• _Work item_: The entries are to be returned exactly, with images left out.

Before-and-after object listings:

=== Begin Enclosure ===

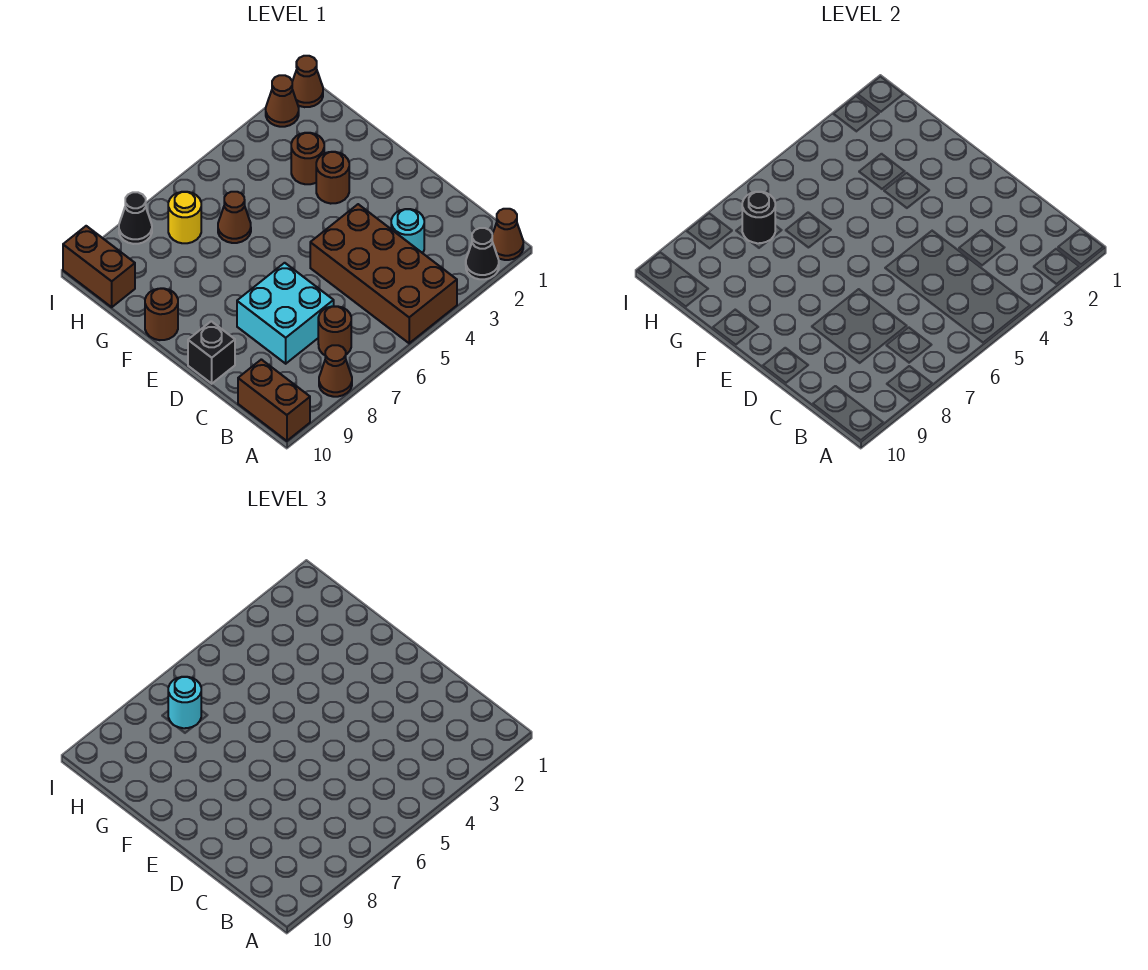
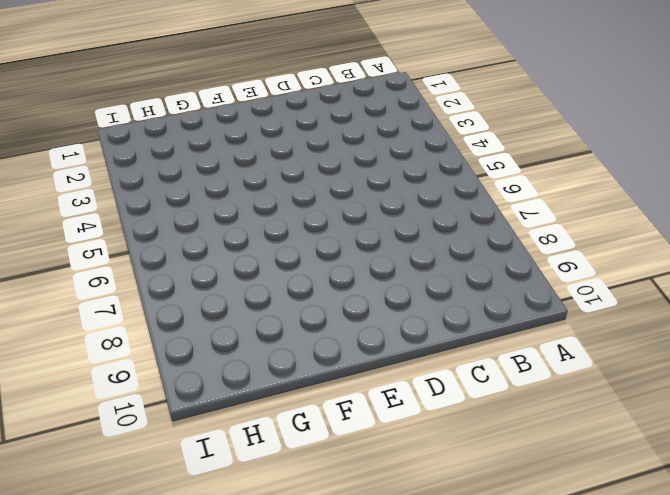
none -> brown 1x1 cone [492,209,523,260]
none -> black 1x1 cone [466,228,499,279]
none -> brown 2x4 brick [310,204,457,343]

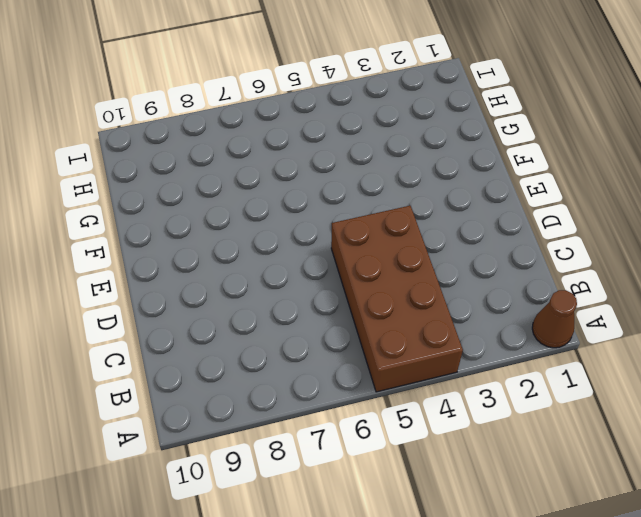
none -> black 1x1 cone [466,228,499,279]
none -> brown 1x1 cone [319,345,352,397]
none -> brown 1x2 brick [238,359,310,441]

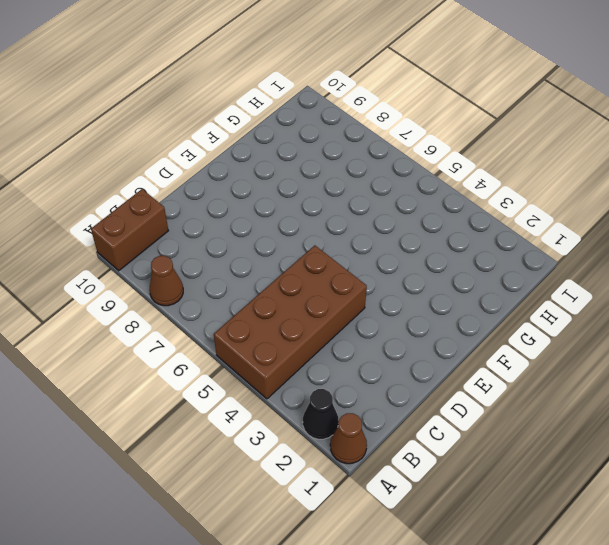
none -> brown 1x1 round brick [318,306,351,355]
none -> cyan 1x1 round brick [391,209,424,253]
none -> cyan 2x2 brick [237,263,334,364]

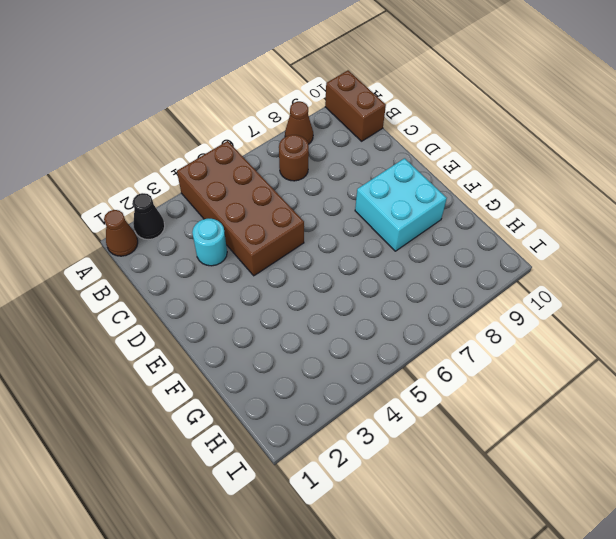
cyan 2x2 brick [355,158,447,251] -> cyan 2x2 brick moved to [237,263,334,364]
none -> black 1x1 brick [188,321,235,384]
none -> brown 1x1 round brick [316,152,349,204]
none -> brown 1x1 round brick [145,288,178,340]

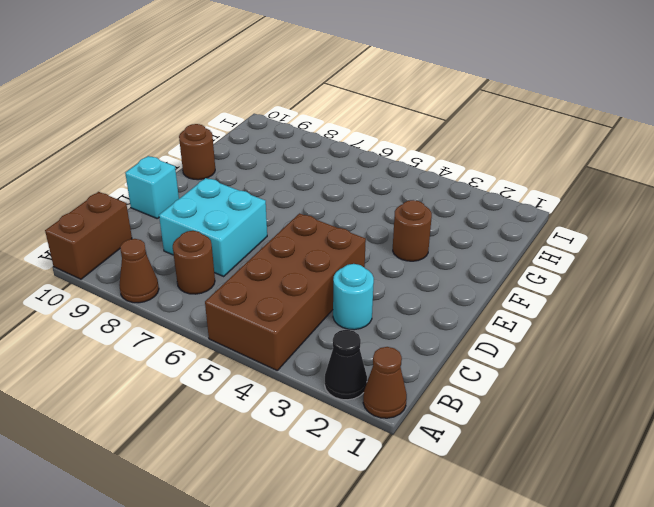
cyan 1x1 brick [125,156,179,218] -> black 1x1 brick [188,321,235,384]
none -> brown 1x1 round brick [291,133,324,184]
none -> brown 1x1 cone [218,192,251,243]
none -> yellow 1x1 round brick [168,192,201,243]

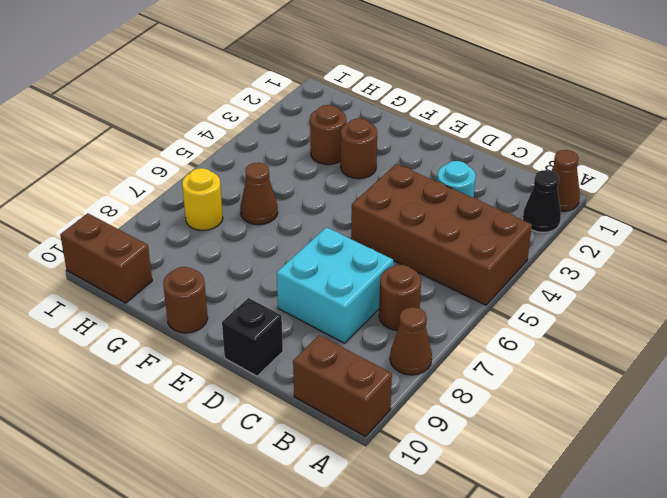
none -> brown 1x1 cone [292,56,323,107]
none -> brown 1x1 cone [266,75,299,127]
none -> black 1x1 cone [119,192,152,244]

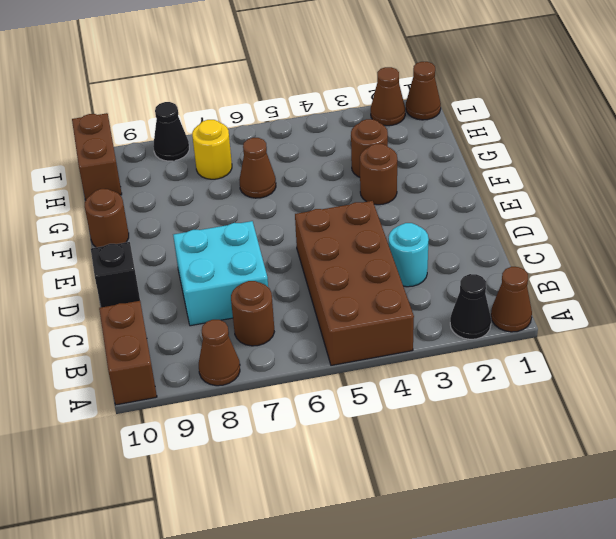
none -> black 1x1 round brick [742,192,775,243]
none -> cyan 1x1 round brick [168,677,201,728]

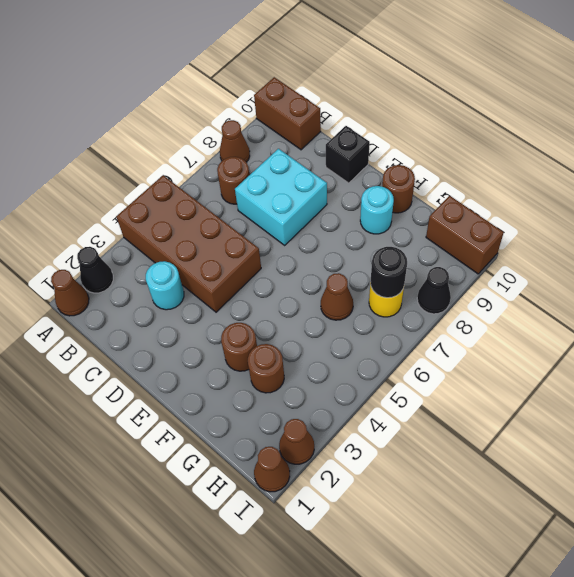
cyan 1x1 round brick [360,186,394,234] -> cyan 1x1 round brick moved to [168,677,201,728]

=== End Enclosure ===

• _Answer section_:
none -> brown 1x1 cone [492,209,523,260]
none -> black 1x1 cone [466,228,499,279]
none -> brown 2x4 brick [310,204,457,343]

none -> black 1x1 cone [466,228,499,279]
none -> brown 1x1 cone [319,345,352,397]
none -> brown 1x2 brick [238,359,310,441]

none -> brown 1x1 round brick [318,306,351,355]
none -> cyan 1x1 round brick [391,209,424,253]
none -> cyan 2x2 brick [237,263,334,364]

cyan 2x2 brick [355,158,447,251] -> cyan 2x2 brick moved to [237,263,334,364]
none -> black 1x1 brick [188,321,235,384]
none -> brown 1x1 round brick [316,152,349,204]
none -> brown 1x1 round brick [145,288,178,340]

cyan 1x1 brick [125,156,179,218] -> black 1x1 brick [188,321,235,384]
none -> brown 1x1 round brick [291,133,324,184]
none -> brown 1x1 cone [218,192,251,243]
none -> yellow 1x1 round brick [168,192,201,243]

none -> brown 1x1 cone [292,56,323,107]
none -> brown 1x1 cone [266,75,299,127]
none -> black 1x1 cone [119,192,152,244]

none -> black 1x1 round brick [742,192,775,243]
none -> cyan 1x1 round brick [168,677,201,728]

cyan 1x1 round brick [360,186,394,234] -> cyan 1x1 round brick moved to [168,677,201,728]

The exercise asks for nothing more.